About this exercise ::
When you reach the line containing "black stacking toy: 0 -> 1", repeat that line and each one after it exactly until the records end, leaving out pictures.
------------------------------
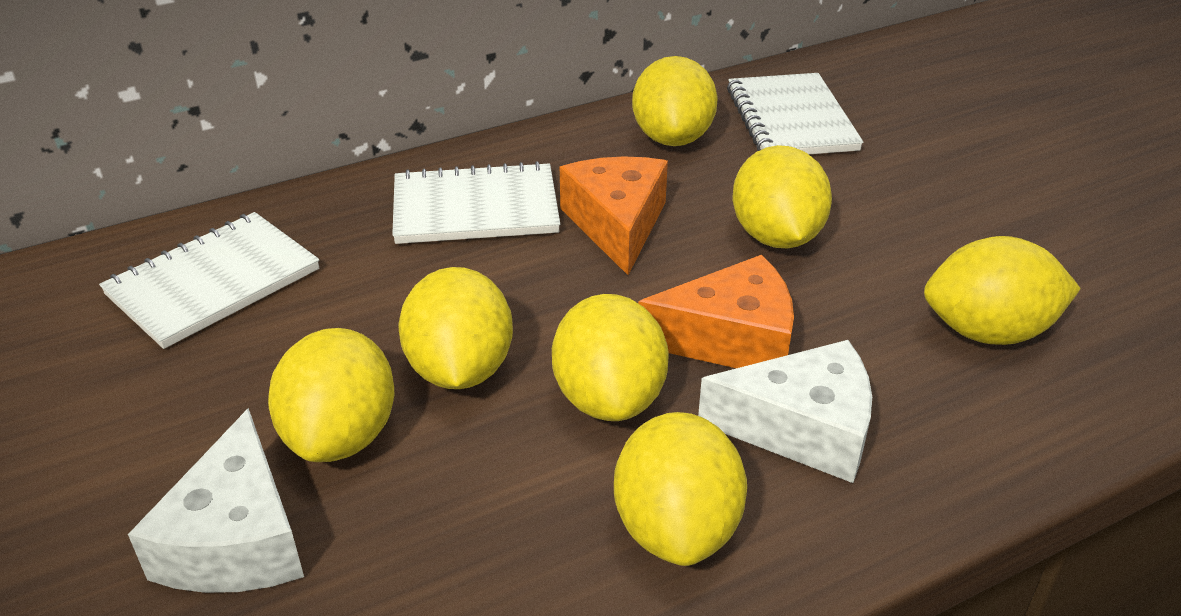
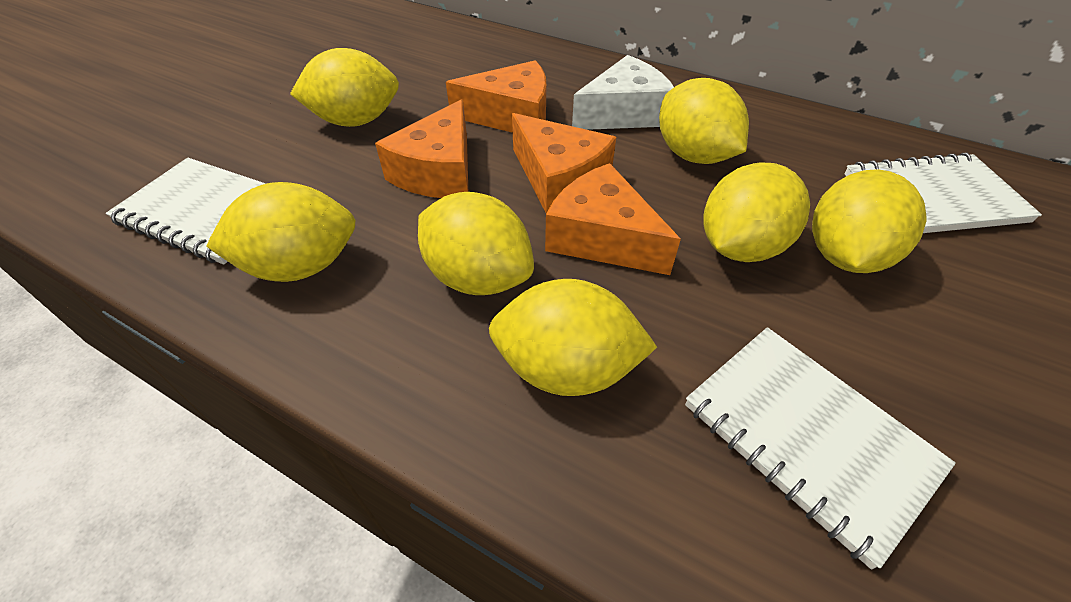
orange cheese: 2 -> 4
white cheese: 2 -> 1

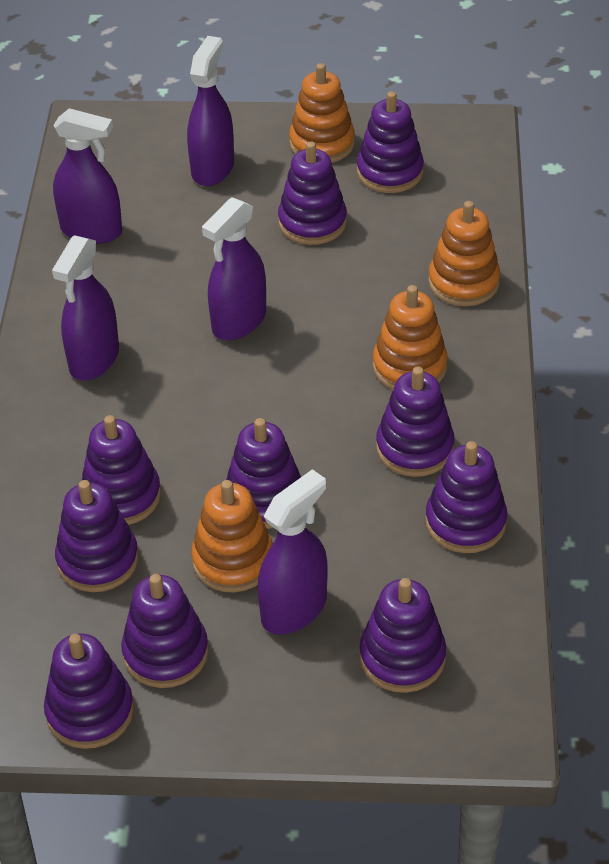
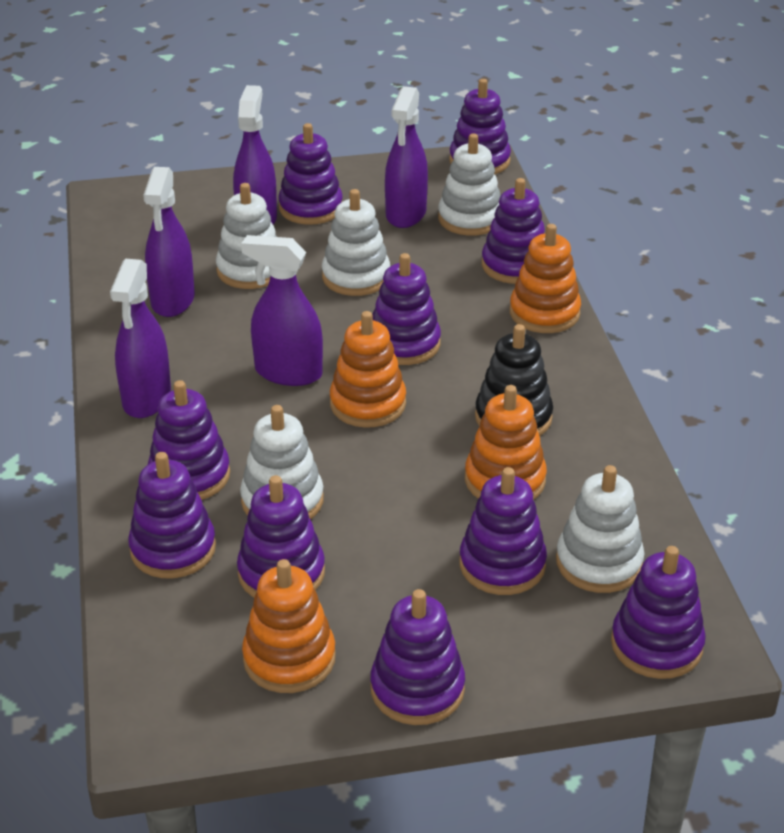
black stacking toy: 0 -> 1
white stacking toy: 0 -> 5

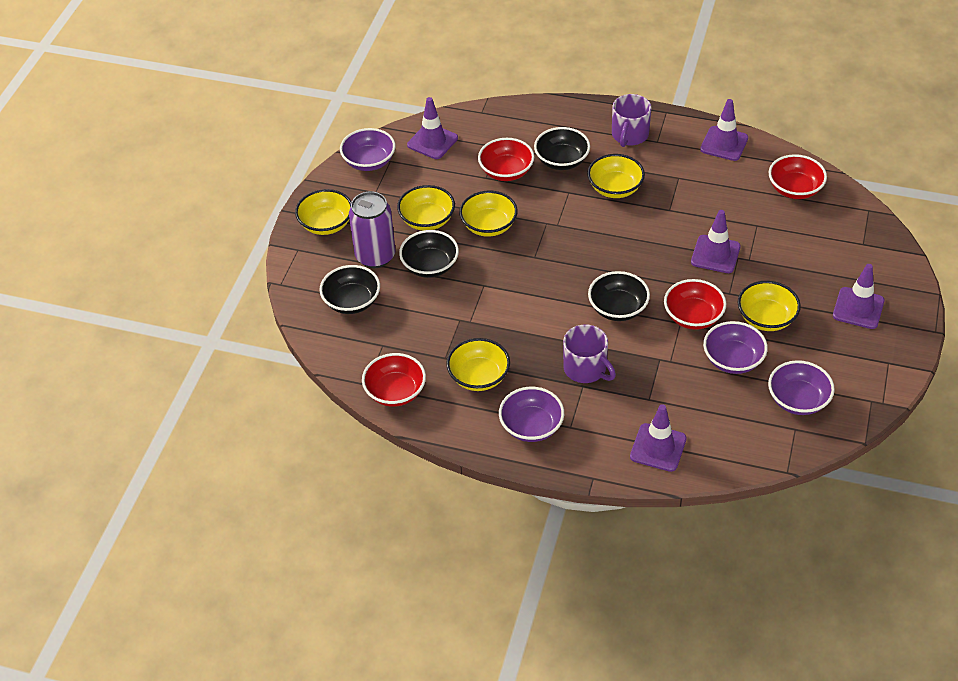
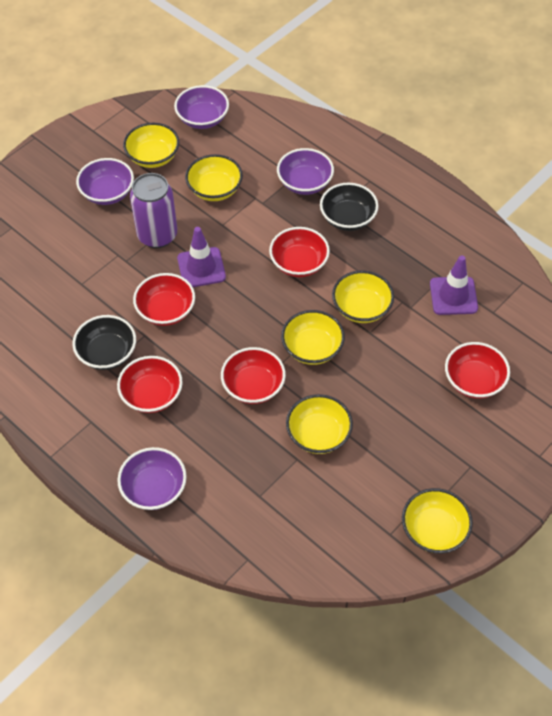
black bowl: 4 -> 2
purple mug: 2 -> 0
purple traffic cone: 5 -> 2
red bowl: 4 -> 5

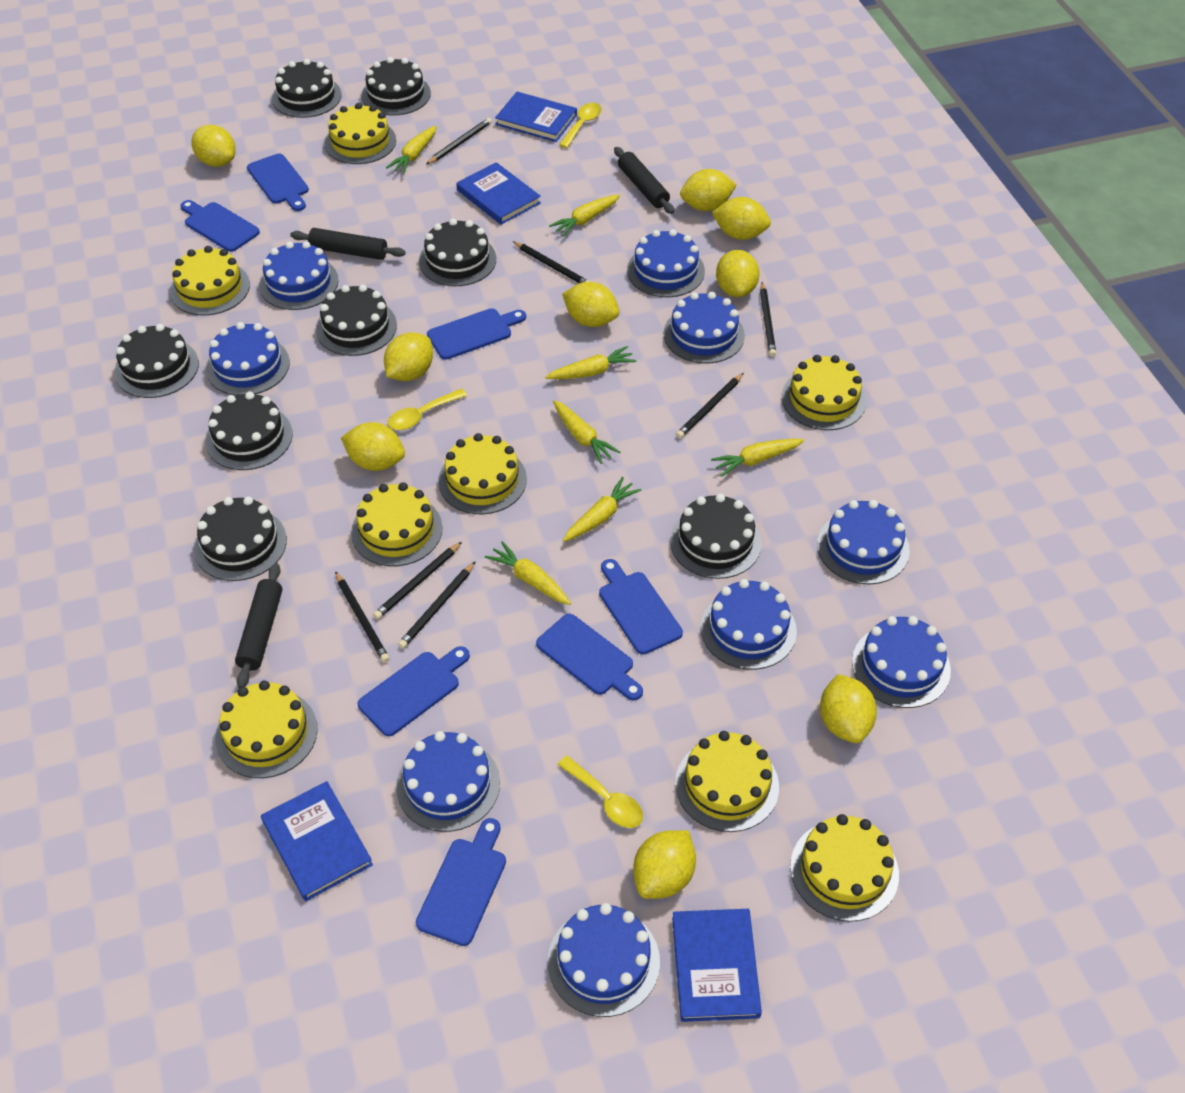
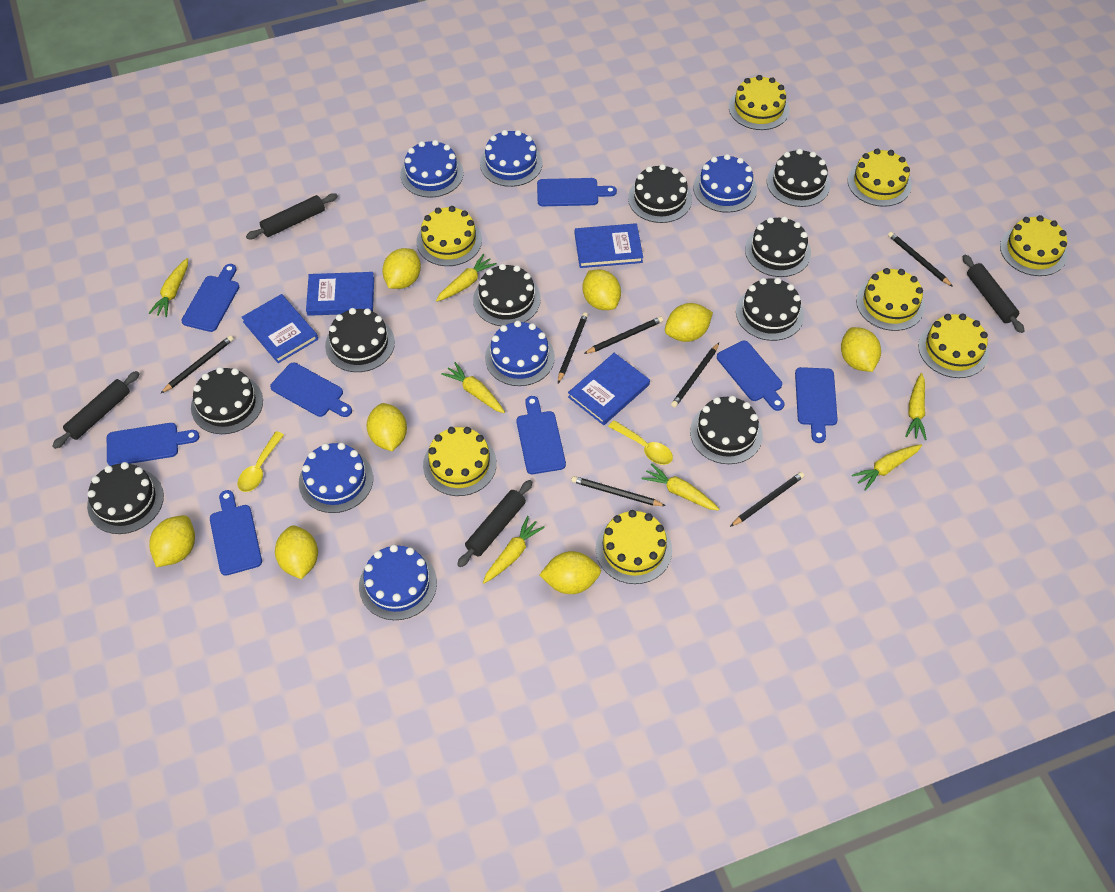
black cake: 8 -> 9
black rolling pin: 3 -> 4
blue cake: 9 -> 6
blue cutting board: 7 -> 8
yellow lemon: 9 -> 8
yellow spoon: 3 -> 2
------------------------------
Solution for this problem ::
black stacking toy: 0 -> 1
white stacking toy: 0 -> 5

black bowl: 4 -> 2
purple mug: 2 -> 0
purple traffic cone: 5 -> 2
red bowl: 4 -> 5

black cake: 8 -> 9
black rolling pin: 3 -> 4
blue cake: 9 -> 6
blue cutting board: 7 -> 8
yellow lemon: 9 -> 8
yellow spoon: 3 -> 2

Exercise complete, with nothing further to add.